Task goal
The answer must consist solely of the lines from the line with "R119: 33k (GND, N_12) -> 1k (GND, N_12)" to the end of the data below, transcribed exactly and with no pictures.

Entries provided
········
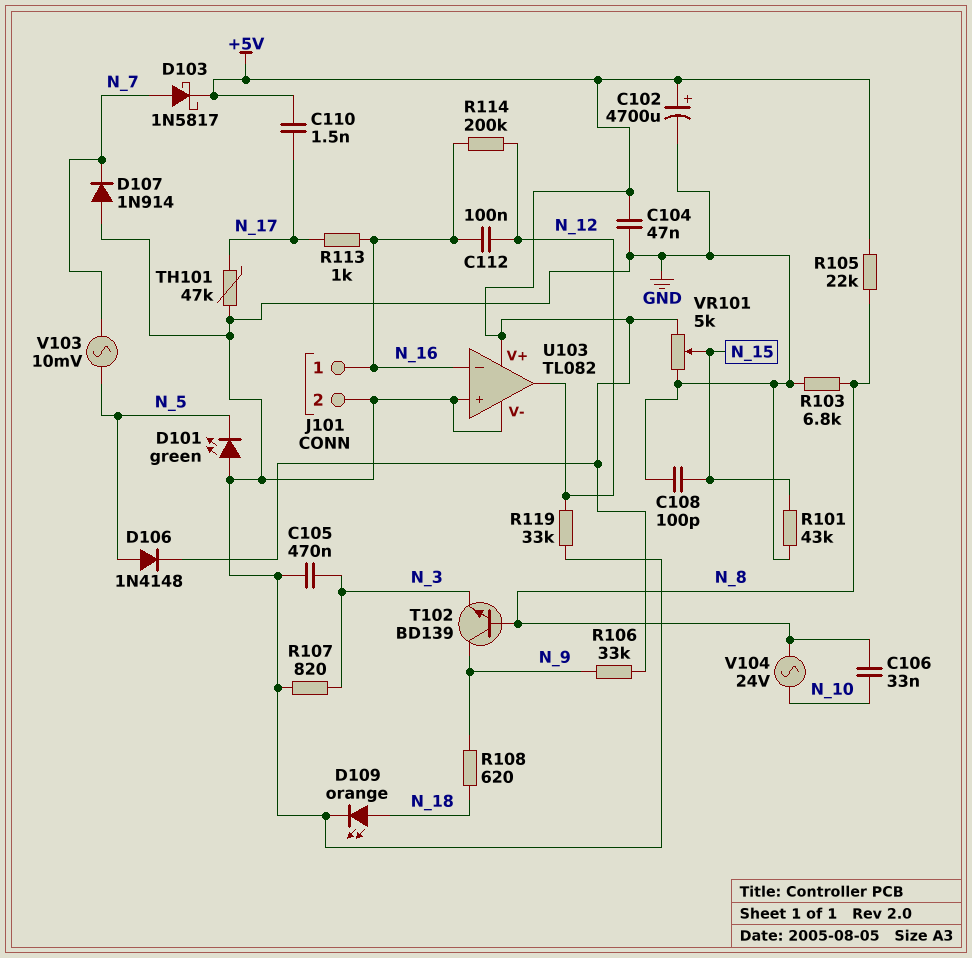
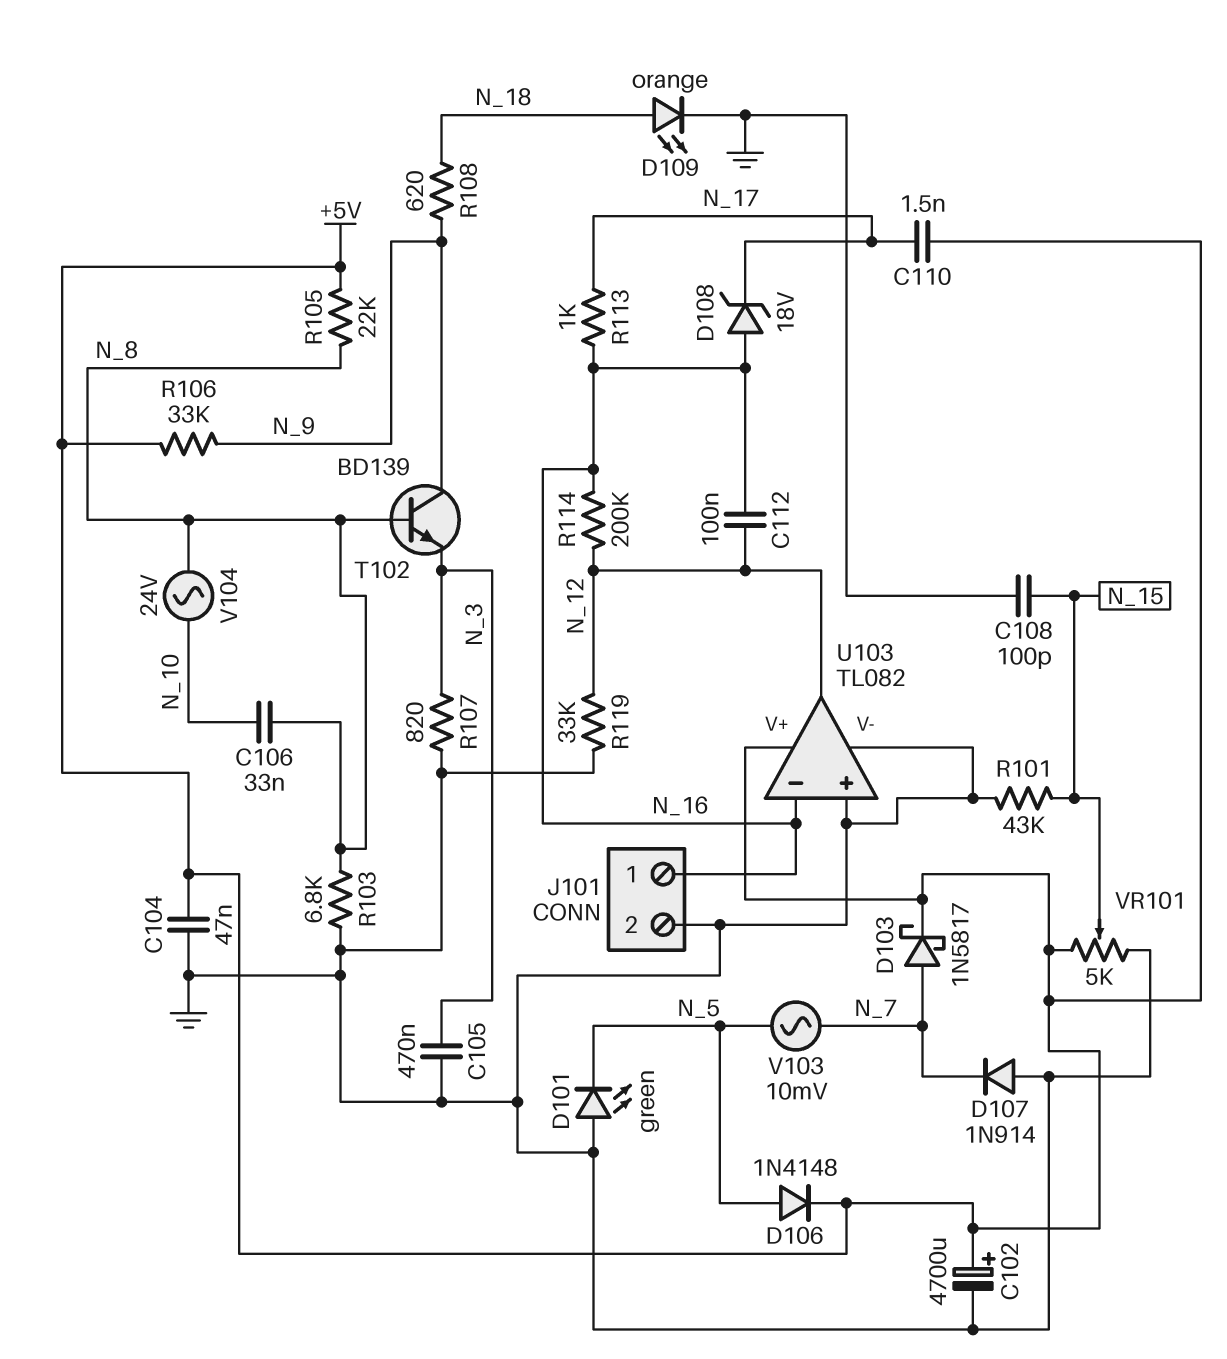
D108: none -> zener 18V (A N_16, K N_17)
TH101: 47k (GND, N_17) -> none

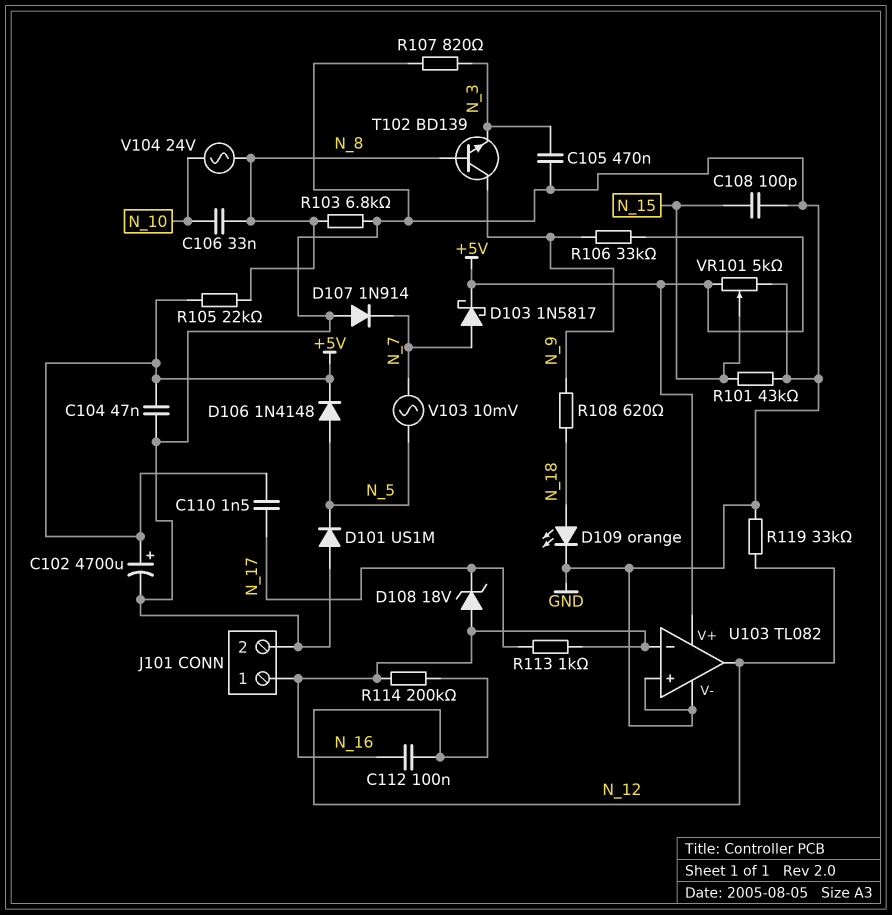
D101: LED green (A GND, K N_5) -> diode US1M (A GND, K N_5)

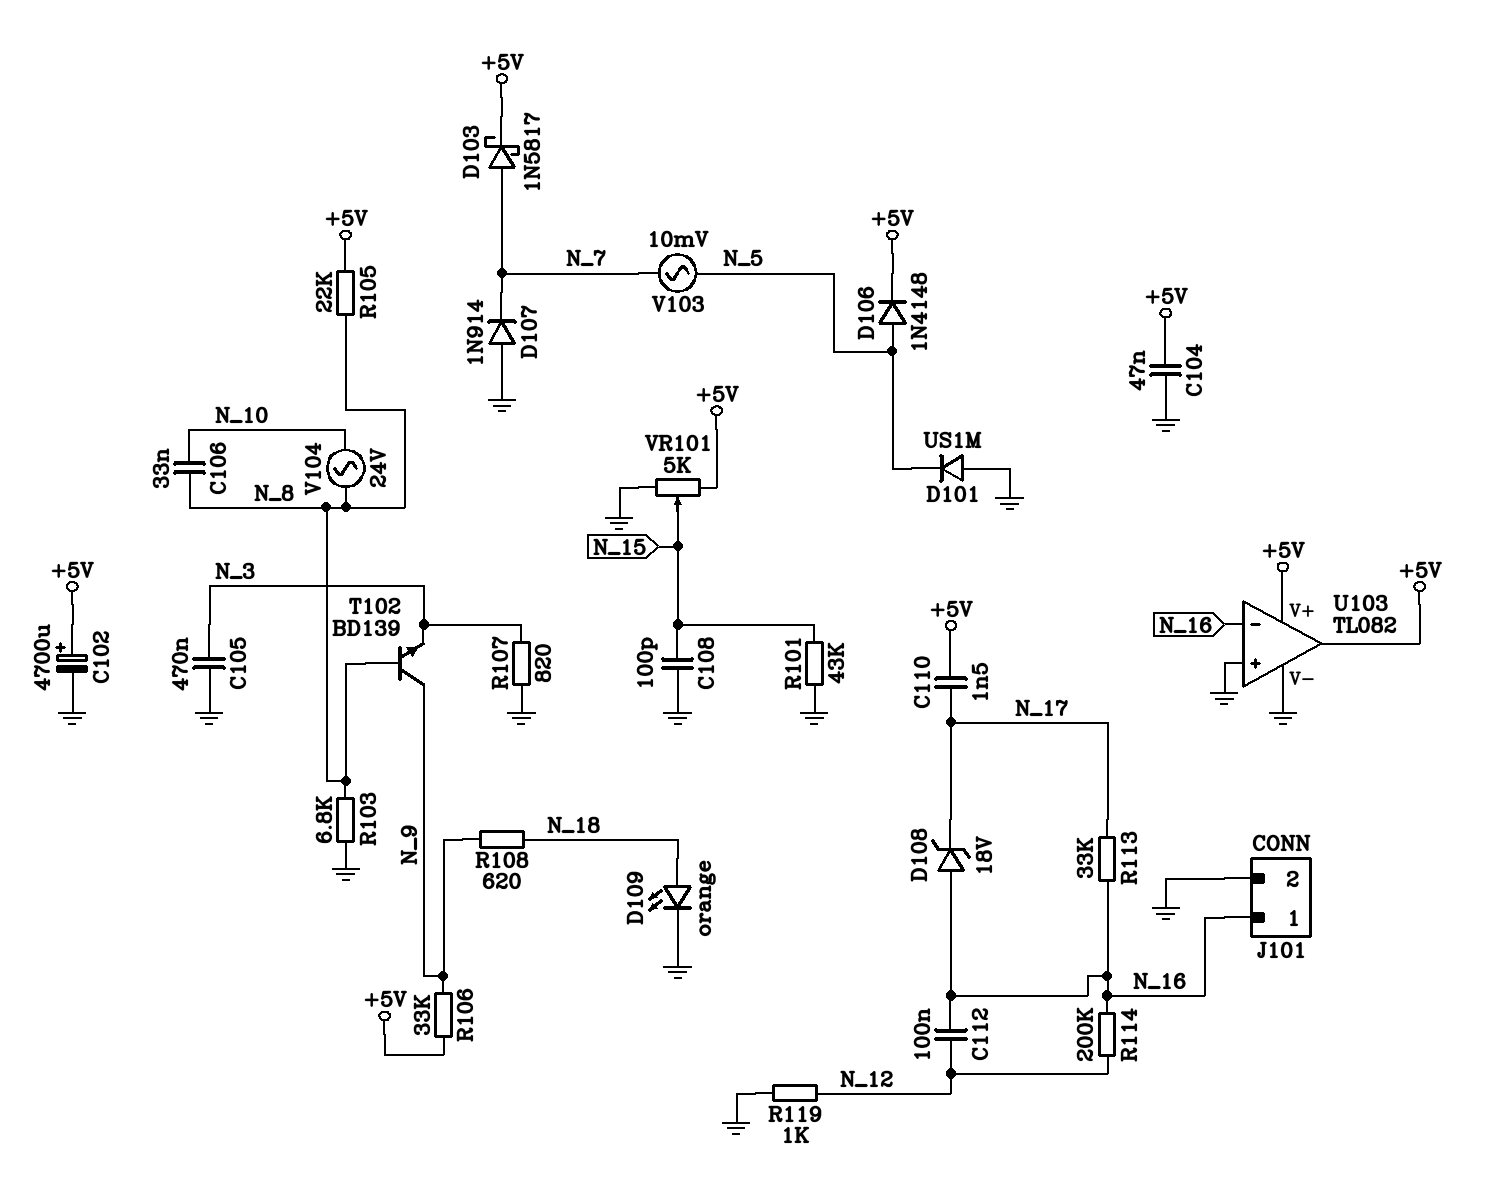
R113: 1k (N_16, N_17) -> 33k (N_16, N_17)
R119: 33k (GND, N_12) -> 1k (GND, N_12)
U103 pin out: N_12 -> +5V

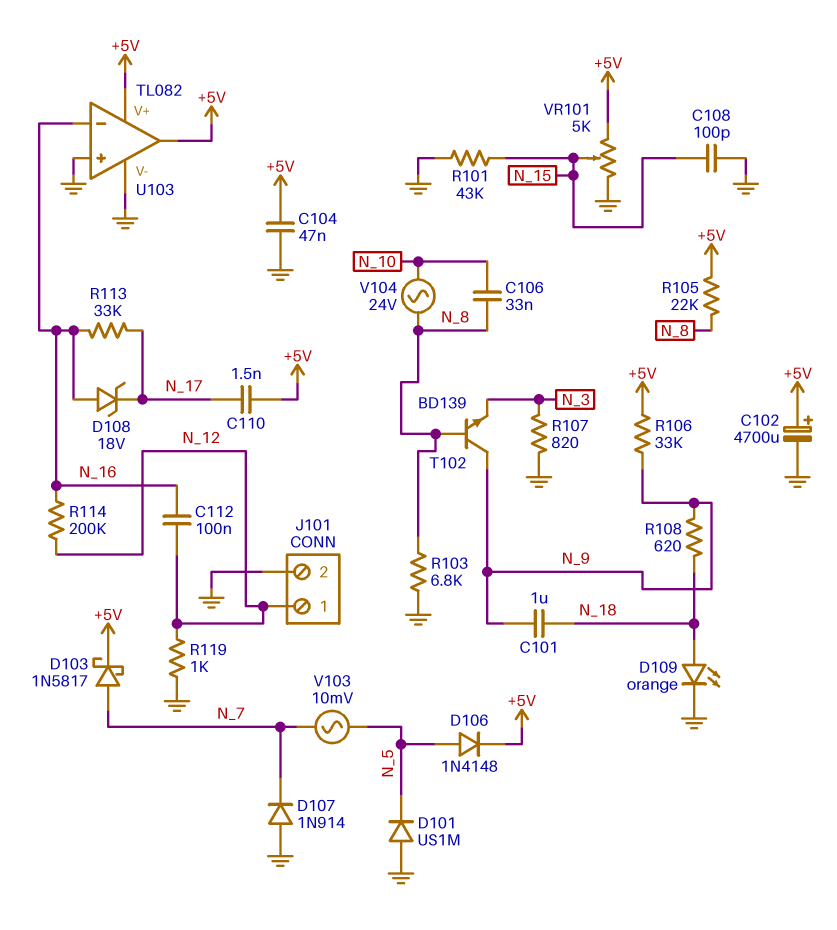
C101: none -> 1uF (N_9, N_18)
C105: 470nF (GND, N_3) -> none
J101 pin 1: N_16 -> N_12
········
Exercise result
R119: 33k (GND, N_12) -> 1k (GND, N_12)
U103 pin out: N_12 -> +5V

C101: none -> 1uF (N_9, N_18)
C105: 470nF (GND, N_3) -> none
J101 pin 1: N_16 -> N_12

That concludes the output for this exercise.